##### RECORDS SHOWN #####
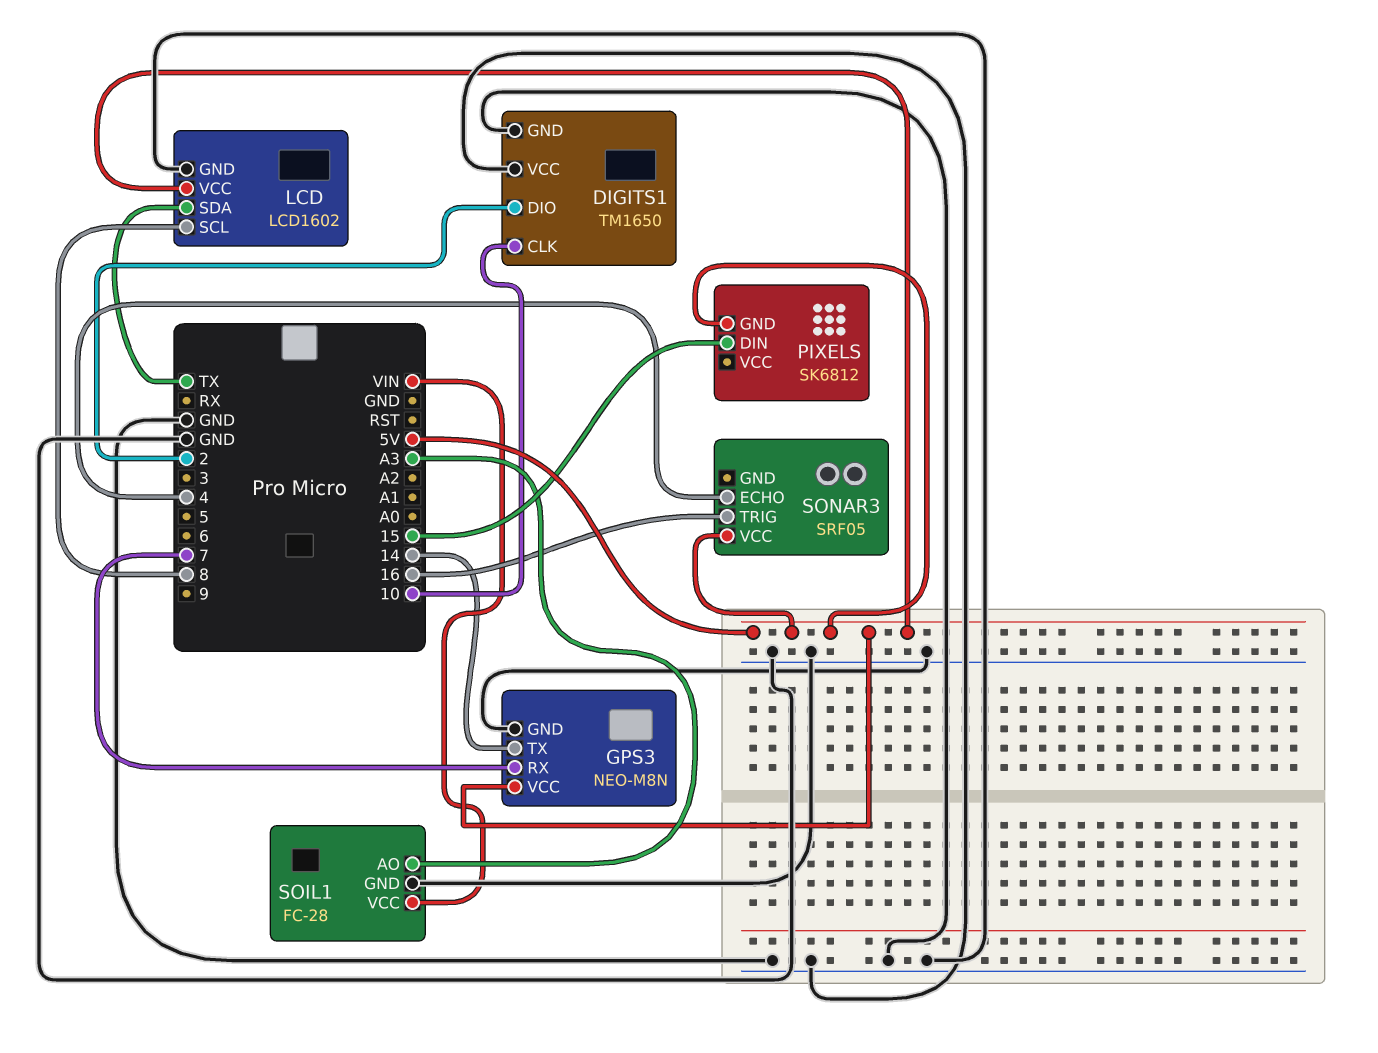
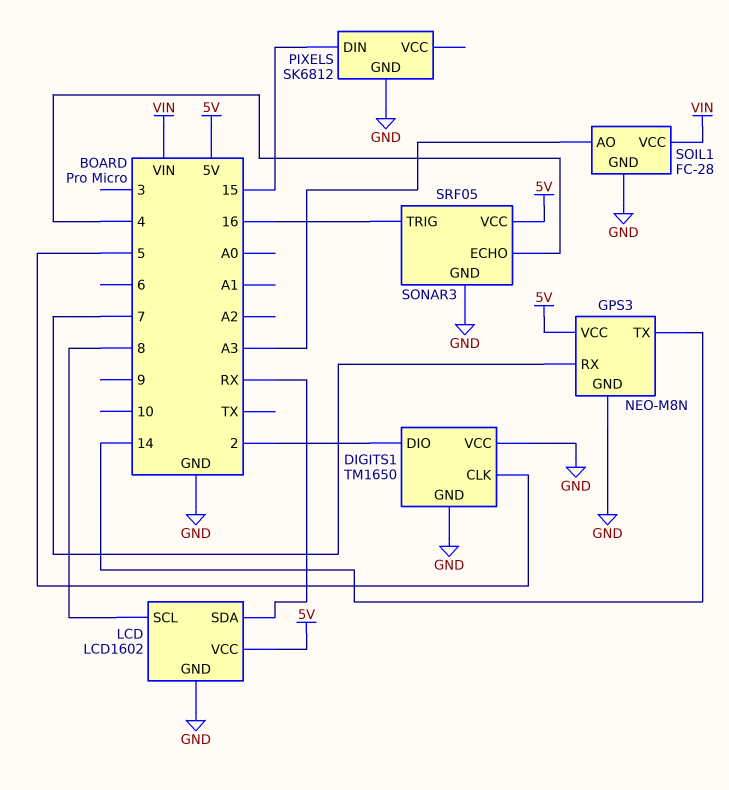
DIGITS1 pin CLK: 10 -> 5
LCD pin SDA: TX -> RX
PIXELS pin GND: 5V -> GND
SONAR3 pin GND: none -> GND

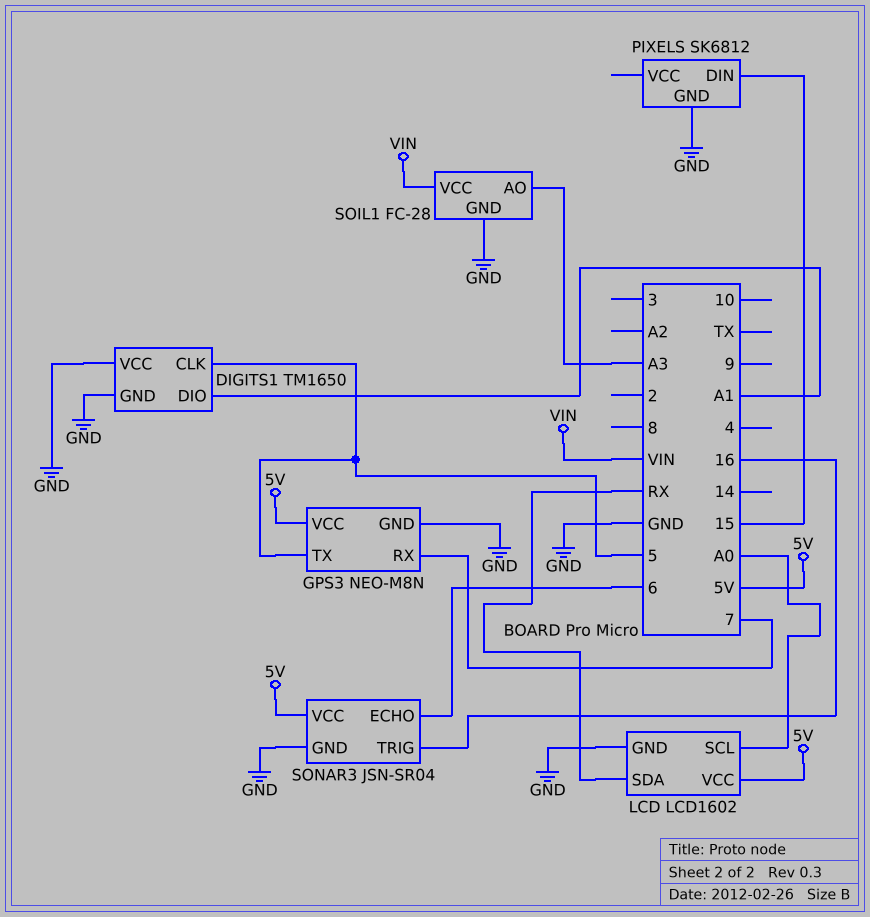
DIGITS1 pin DIO: 2 -> A1
GPS3 pin TX: 14 -> 5
LCD pin SCL: 8 -> A0
SONAR3: SRF05 -> JSN-SR04
SONAR3 pin ECHO: 4 -> 6

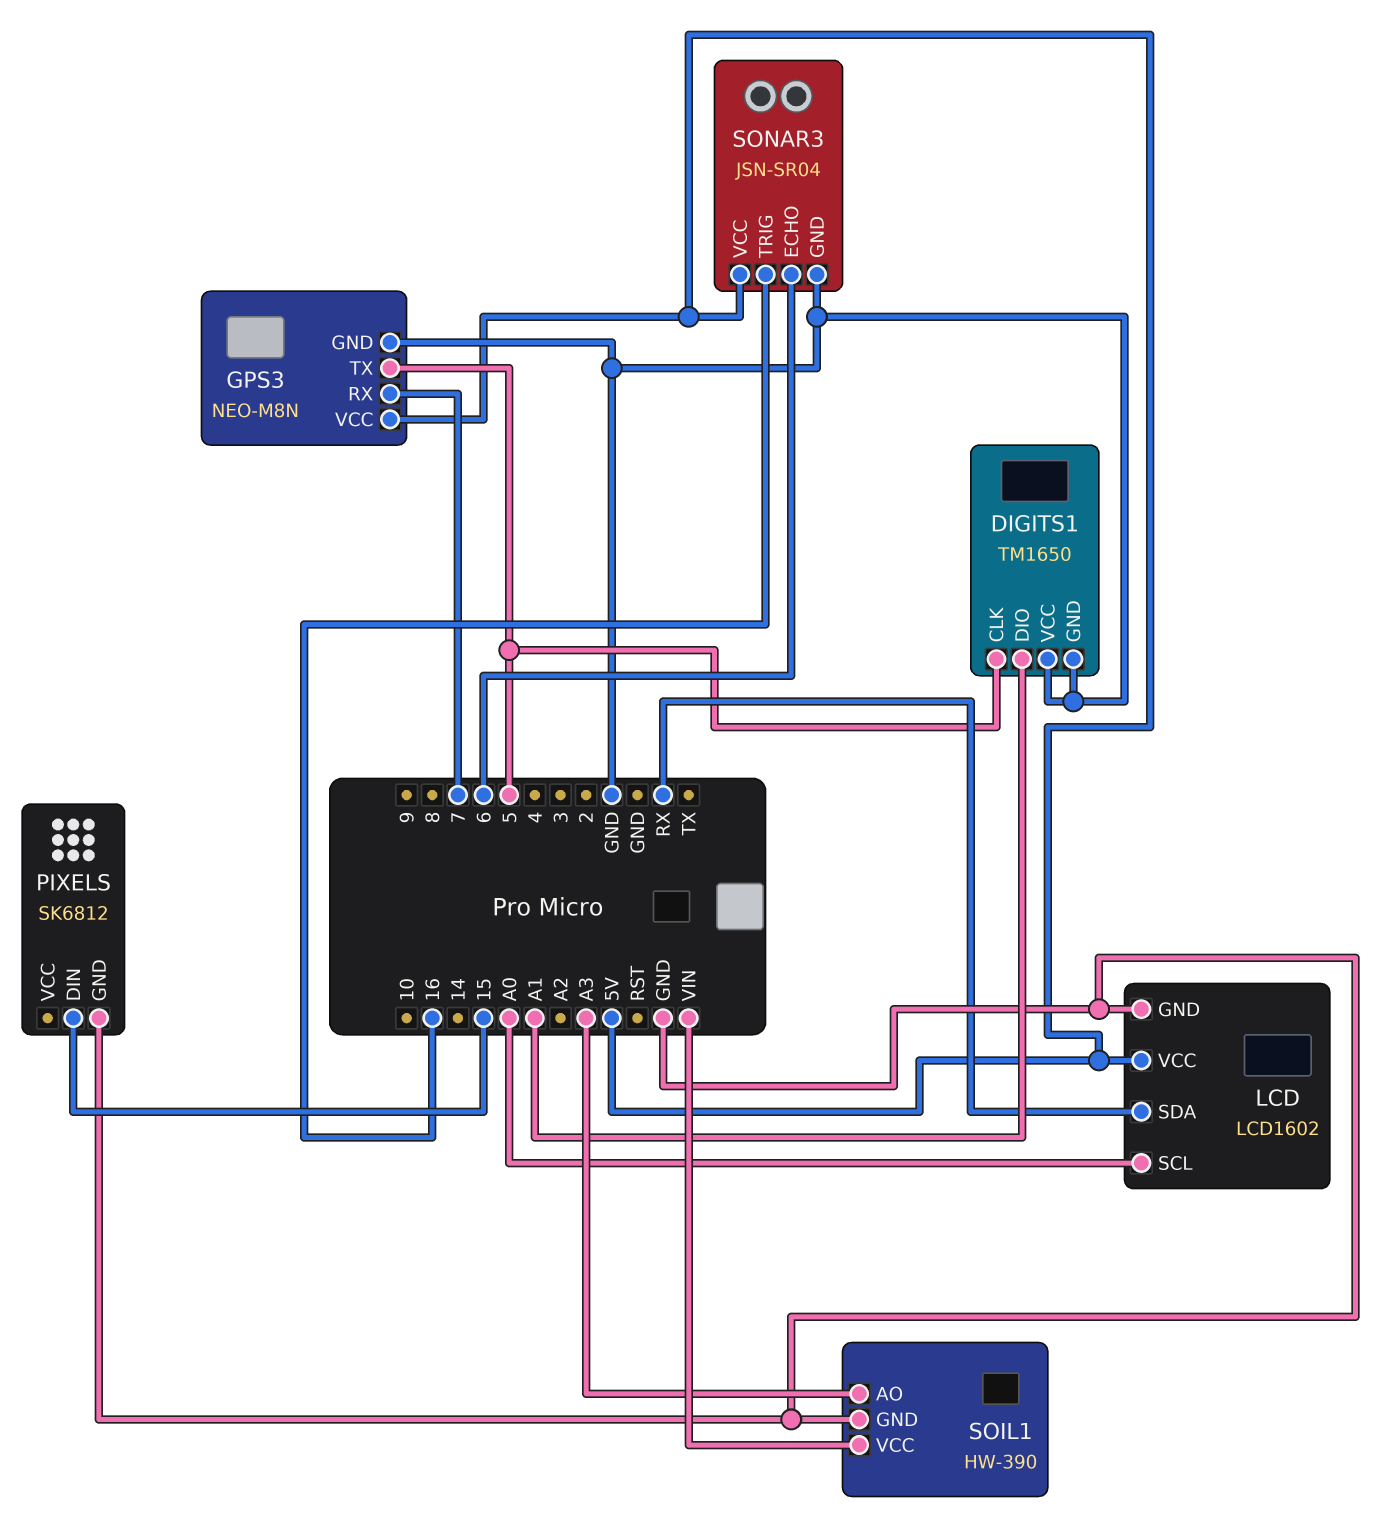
SOIL1: FC-28 -> HW-390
#####
WHAT THE EXERCISE ASKS
Would you retype all the lines shown above, exactly as written and without any picture?

TASK RESULT
DIGITS1 pin CLK: 10 -> 5
LCD pin SDA: TX -> RX
PIXELS pin GND: 5V -> GND
SONAR3 pin GND: none -> GND

DIGITS1 pin DIO: 2 -> A1
GPS3 pin TX: 14 -> 5
LCD pin SCL: 8 -> A0
SONAR3: SRF05 -> JSN-SR04
SONAR3 pin ECHO: 4 -> 6

SOIL1: FC-28 -> HW-390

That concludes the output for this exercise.